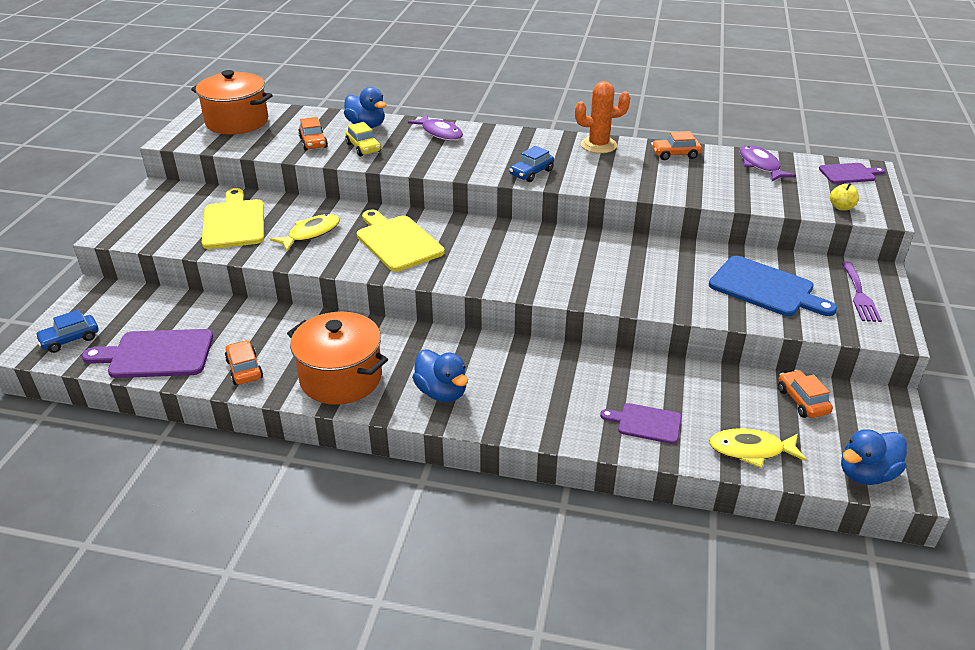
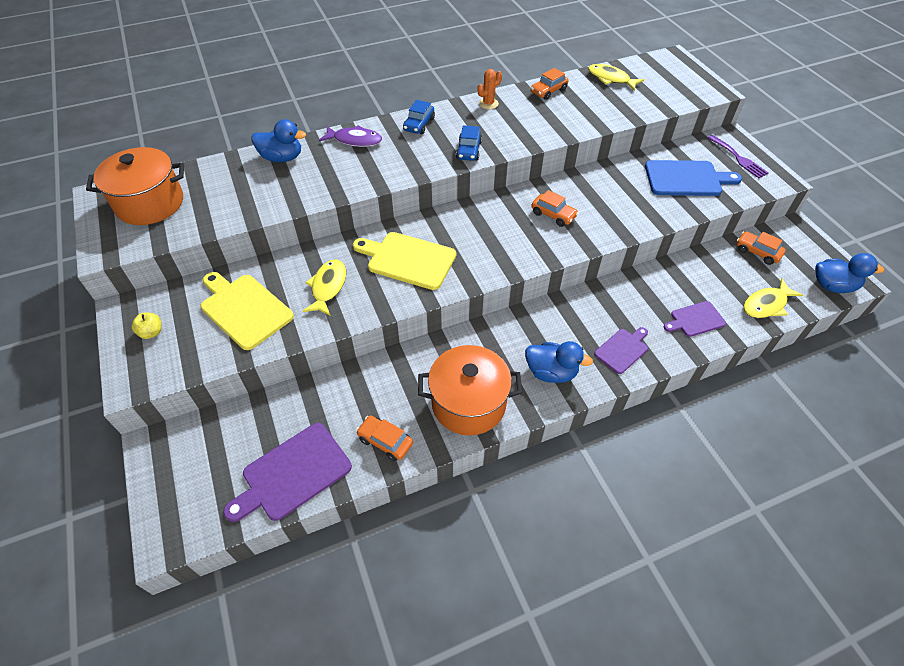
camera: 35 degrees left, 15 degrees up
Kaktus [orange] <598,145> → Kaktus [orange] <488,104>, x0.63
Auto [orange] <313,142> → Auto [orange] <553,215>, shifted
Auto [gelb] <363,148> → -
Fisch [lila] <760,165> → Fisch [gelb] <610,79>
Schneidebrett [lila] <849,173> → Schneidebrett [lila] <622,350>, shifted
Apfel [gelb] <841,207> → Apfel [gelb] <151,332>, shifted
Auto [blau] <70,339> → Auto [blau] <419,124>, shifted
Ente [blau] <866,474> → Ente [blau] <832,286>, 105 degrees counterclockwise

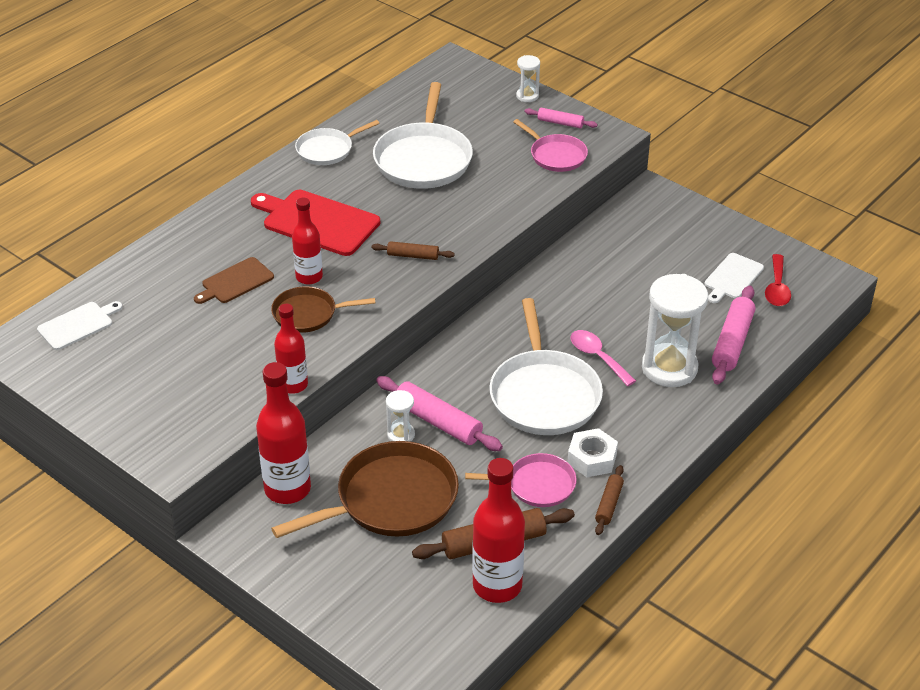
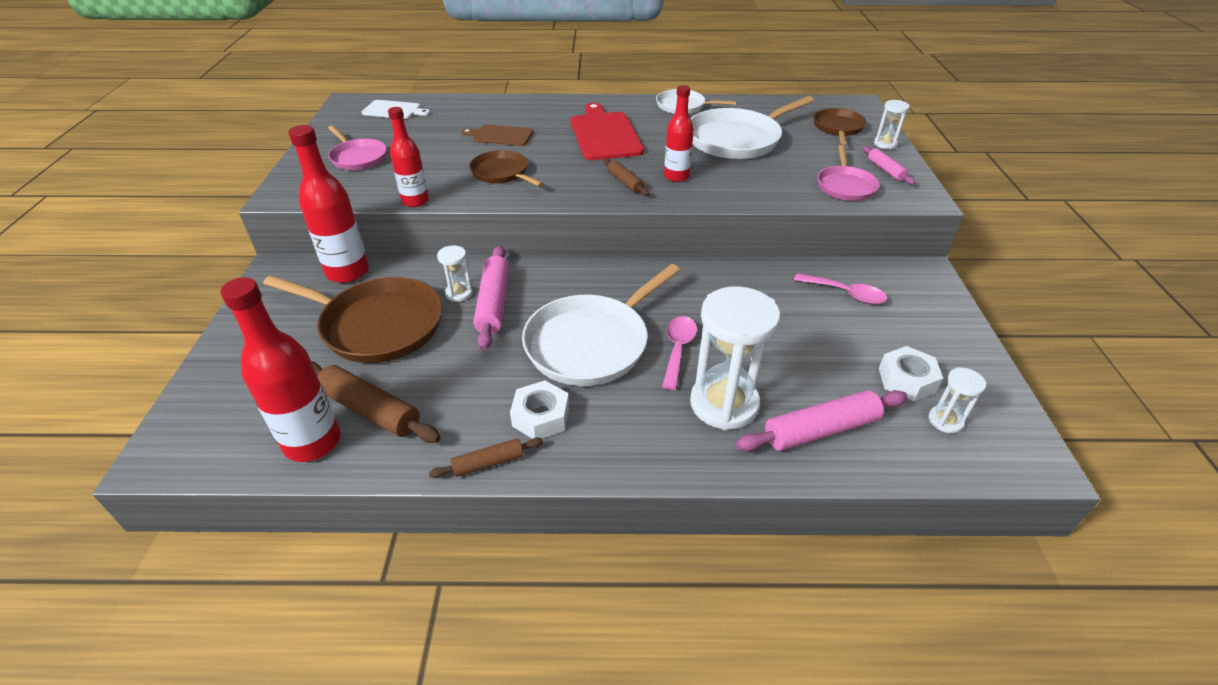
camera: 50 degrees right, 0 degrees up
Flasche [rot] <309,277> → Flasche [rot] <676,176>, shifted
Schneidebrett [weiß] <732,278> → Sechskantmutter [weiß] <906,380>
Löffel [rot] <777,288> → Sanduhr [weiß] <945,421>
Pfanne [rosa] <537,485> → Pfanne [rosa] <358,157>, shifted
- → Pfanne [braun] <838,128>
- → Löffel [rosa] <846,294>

_What this task involves:_
Within the listing above, find every line containing the string "lila" and return it.

_Response for this exercise:_
Fisch [lila] <760,165> → Fisch [gelb] <610,79>
Schneidebrett [lila] <849,173> → Schneidebrett [lila] <622,350>, shifted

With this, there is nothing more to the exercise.